Set down each record below precisely, skipping the pictures.

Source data
┌────────

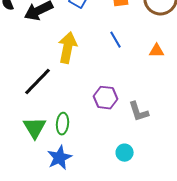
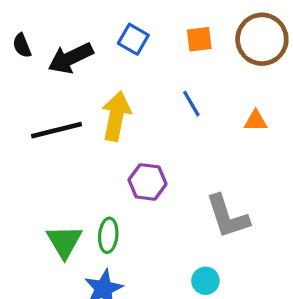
black line: (38, 82) -> (56, 130), moved, turned 32
purple hexagon: (106, 98) -> (147, 182), moved
gray L-shape: (139, 112) -> (227, 216), size x1.4

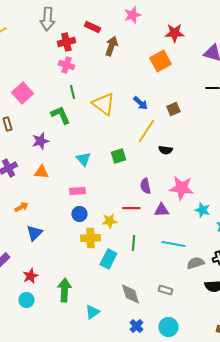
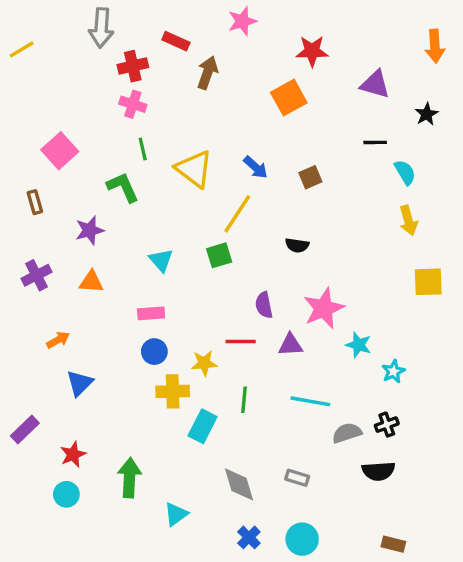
yellow line: (146, 131) -> (237, 214), moved
pink star: (181, 188) -> (324, 308), turned -30

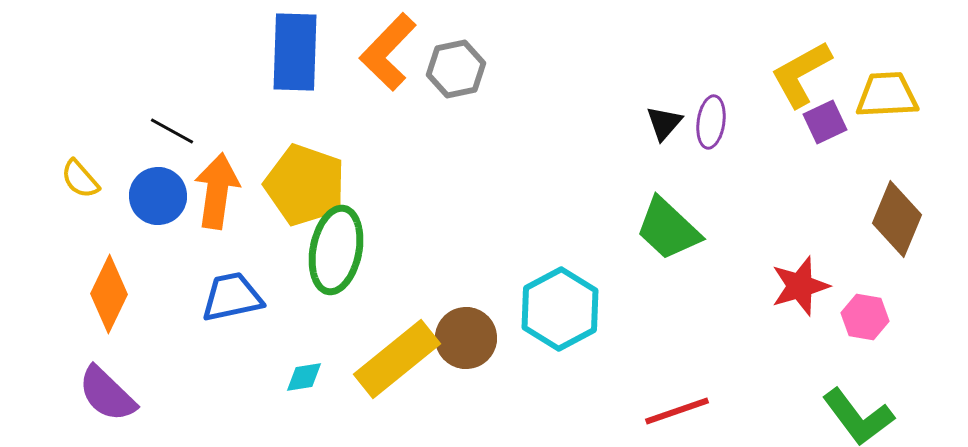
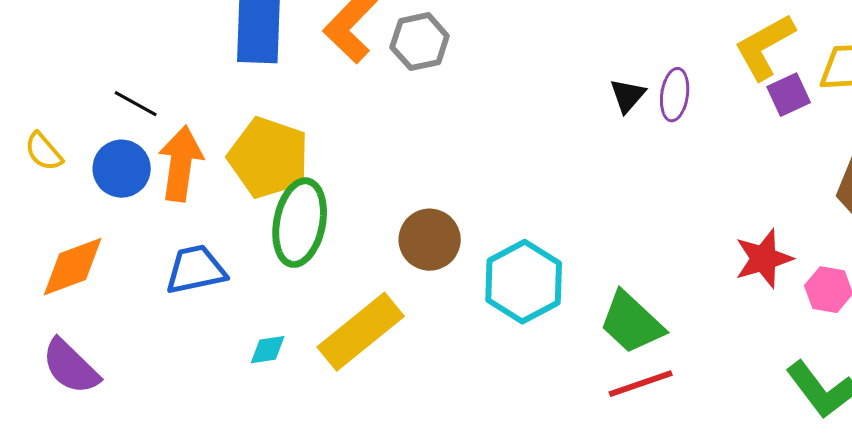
green trapezoid: (668, 229) -> (632, 323), moved
orange diamond: (109, 294) -> (73, 267), turned 44
brown circle: (466, 338) -> (430, 240), moved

└────────

> _Response_
black line: (38, 82) -> (56, 130), moved, turned 32
purple hexagon: (106, 98) -> (147, 182), moved
gray L-shape: (139, 112) -> (227, 216), size x1.4

yellow line: (146, 131) -> (237, 214), moved
pink star: (181, 188) -> (324, 308), turned -30

green trapezoid: (668, 229) -> (632, 323), moved
orange diamond: (109, 294) -> (73, 267), turned 44
brown circle: (466, 338) -> (430, 240), moved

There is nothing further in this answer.